Give again, exactly as they appear, only the lines from the one containing "white brick B1" through the last line of the material below.

[[ DATASET SECTION, beginning ]]

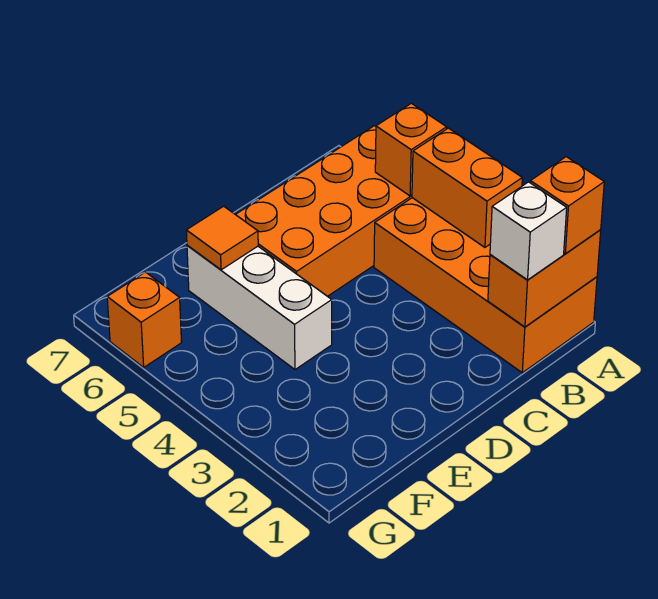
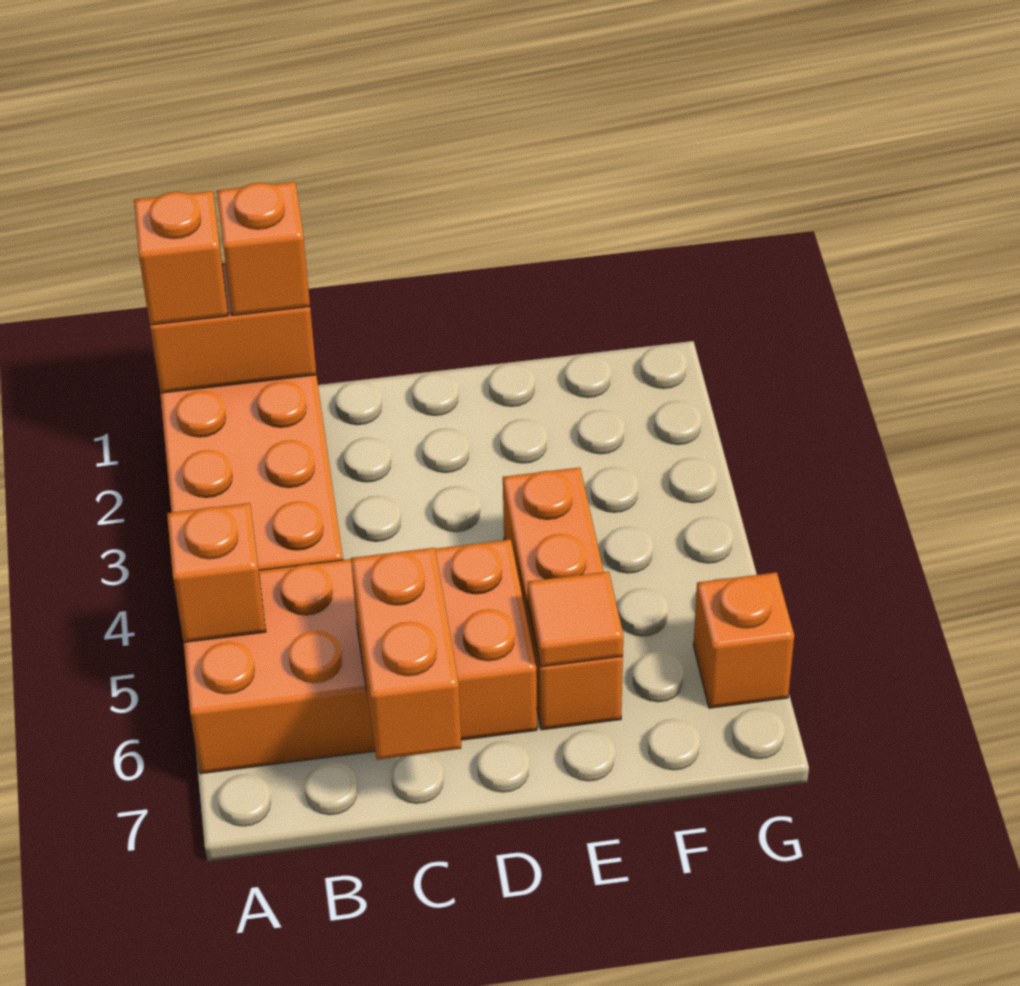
orange brick A3:A4 level 2 -> orange brick C6:C7 level 2
white brick B1 level 3 -> orange brick B1 level 3
white brick E4:E6 level 1 -> orange brick E4:E6 level 1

[[ DATASET SECTION, end ]]

WRITTEN ANSWER:
white brick B1 level 3 -> orange brick B1 level 3
white brick E4:E6 level 1 -> orange brick E4:E6 level 1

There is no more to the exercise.